# [THE RECORDS]
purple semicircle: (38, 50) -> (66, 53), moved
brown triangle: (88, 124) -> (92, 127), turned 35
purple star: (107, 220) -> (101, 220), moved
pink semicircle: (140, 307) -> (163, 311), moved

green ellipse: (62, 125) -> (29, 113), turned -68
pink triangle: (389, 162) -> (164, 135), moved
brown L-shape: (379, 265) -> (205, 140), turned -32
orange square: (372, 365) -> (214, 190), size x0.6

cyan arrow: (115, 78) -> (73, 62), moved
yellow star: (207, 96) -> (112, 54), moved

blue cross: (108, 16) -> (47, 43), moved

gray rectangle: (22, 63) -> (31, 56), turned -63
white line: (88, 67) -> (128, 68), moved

...

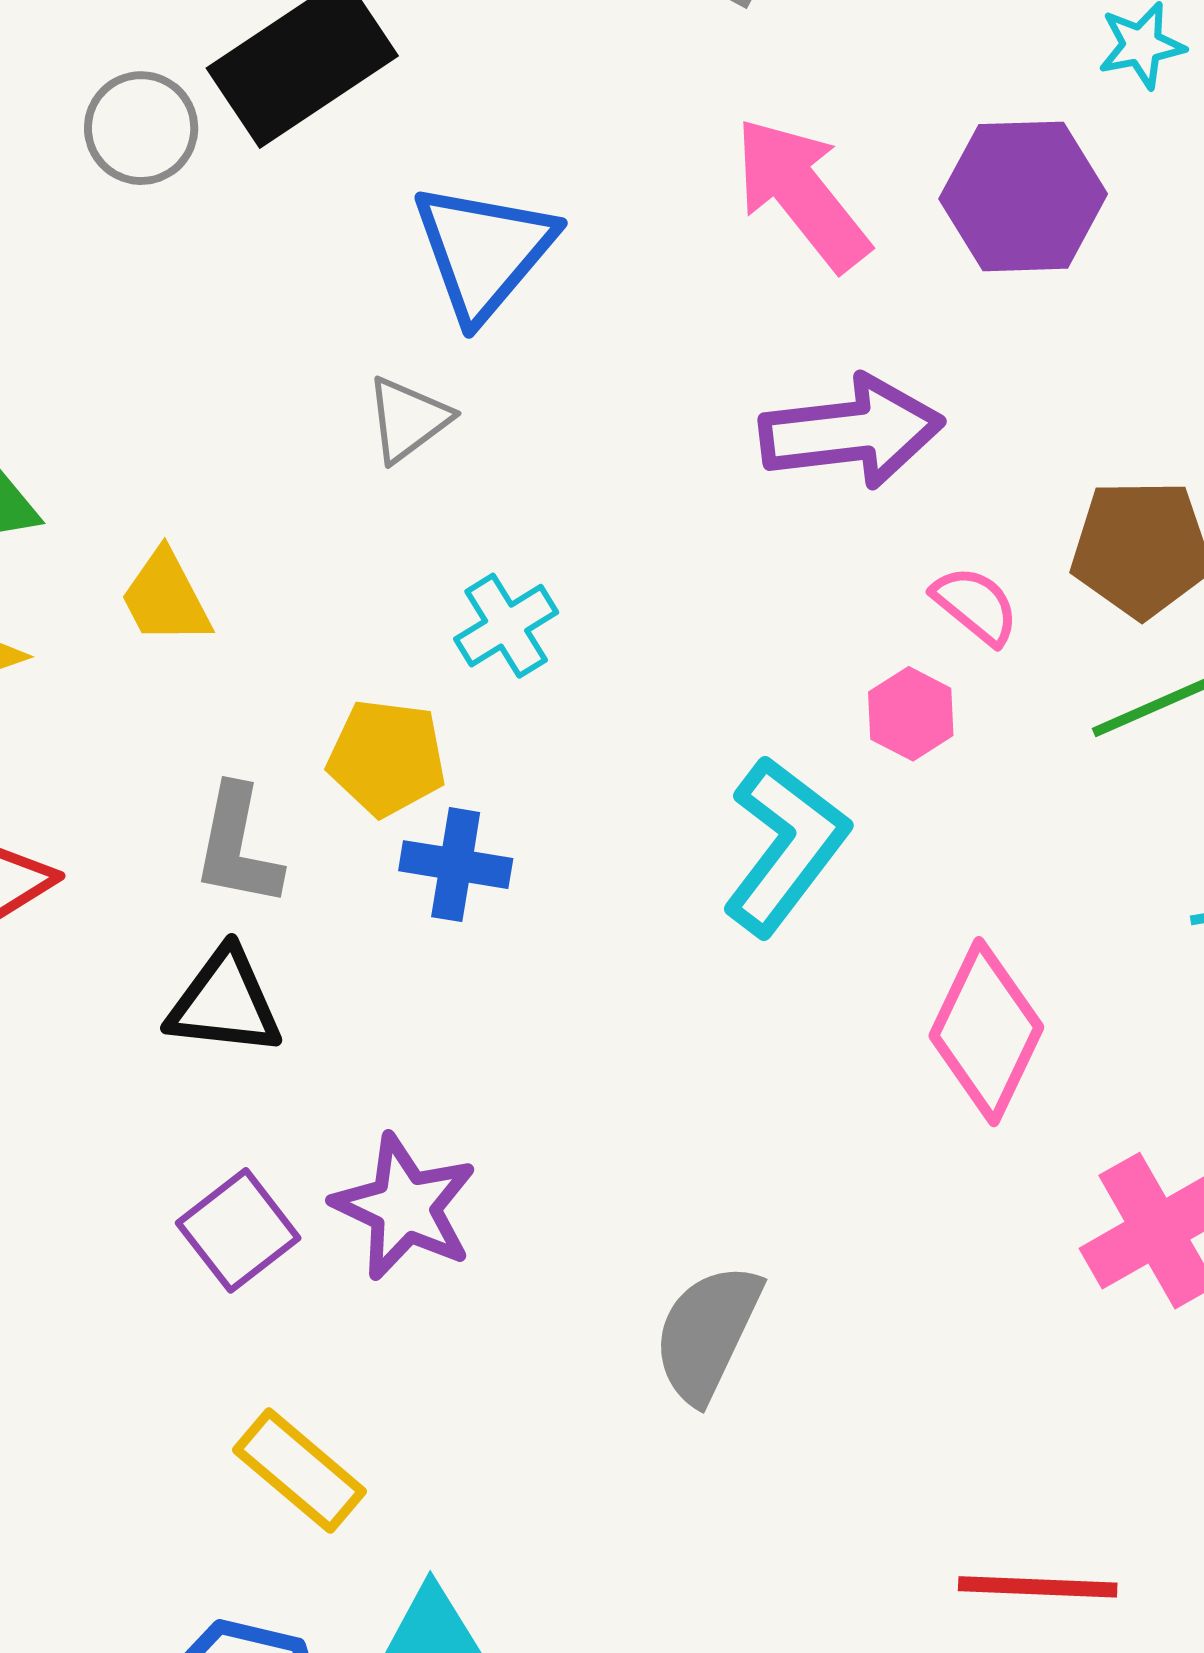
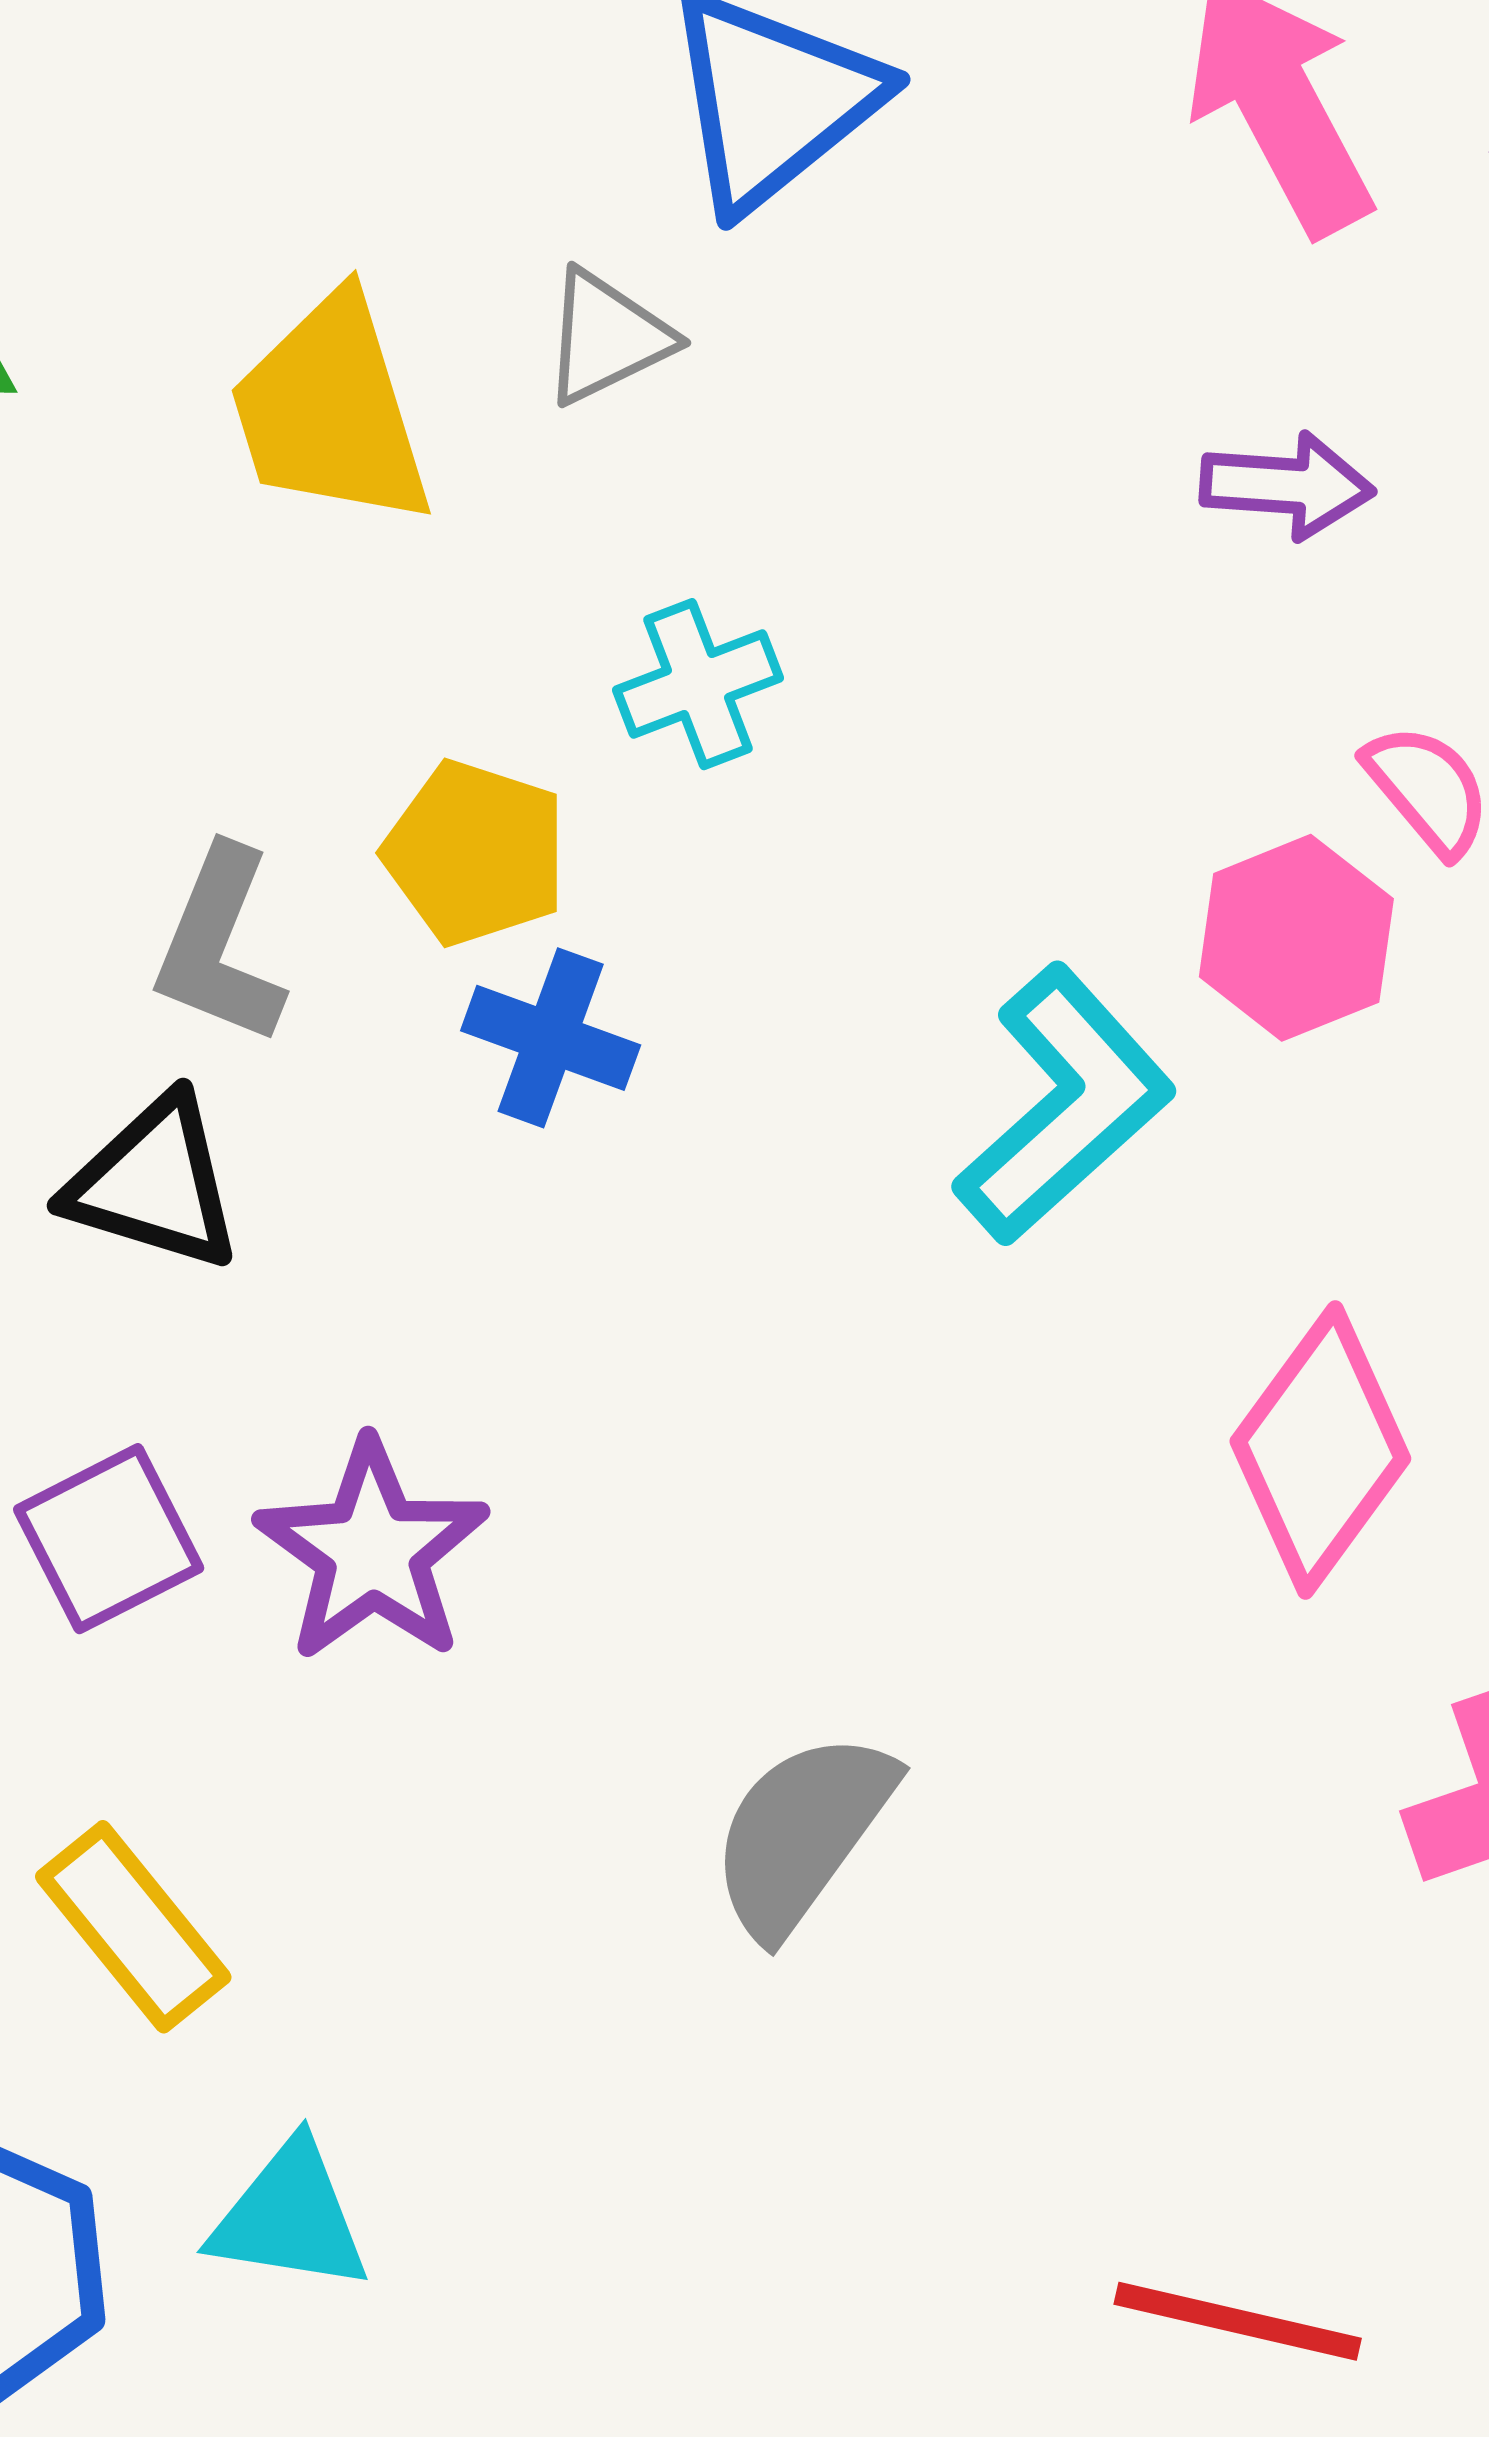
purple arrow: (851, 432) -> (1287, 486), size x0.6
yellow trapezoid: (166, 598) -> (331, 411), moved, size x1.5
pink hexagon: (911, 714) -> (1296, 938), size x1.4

* * *

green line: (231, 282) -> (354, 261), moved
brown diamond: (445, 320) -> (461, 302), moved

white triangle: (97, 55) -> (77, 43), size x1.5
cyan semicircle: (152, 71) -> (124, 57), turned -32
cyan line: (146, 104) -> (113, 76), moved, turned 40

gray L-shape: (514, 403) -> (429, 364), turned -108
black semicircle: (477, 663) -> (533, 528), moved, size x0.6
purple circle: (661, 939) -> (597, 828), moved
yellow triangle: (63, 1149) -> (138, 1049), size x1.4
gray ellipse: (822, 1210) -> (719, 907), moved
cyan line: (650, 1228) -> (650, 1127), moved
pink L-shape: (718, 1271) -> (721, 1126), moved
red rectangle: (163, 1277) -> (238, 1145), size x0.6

# [EXERCISE DIRECTIONS]
Would you output, from the records above, exactly the run of lines that starts at the line containing "brown diamond: (445, 320)" and ends at the line containing "red rectangle: (163, 1277)", and only that run?

# [RESPONSE BELOW]
brown diamond: (445, 320) -> (461, 302), moved

white triangle: (97, 55) -> (77, 43), size x1.5
cyan semicircle: (152, 71) -> (124, 57), turned -32
cyan line: (146, 104) -> (113, 76), moved, turned 40

gray L-shape: (514, 403) -> (429, 364), turned -108
black semicircle: (477, 663) -> (533, 528), moved, size x0.6
purple circle: (661, 939) -> (597, 828), moved
yellow triangle: (63, 1149) -> (138, 1049), size x1.4
gray ellipse: (822, 1210) -> (719, 907), moved
cyan line: (650, 1228) -> (650, 1127), moved
pink L-shape: (718, 1271) -> (721, 1126), moved
red rectangle: (163, 1277) -> (238, 1145), size x0.6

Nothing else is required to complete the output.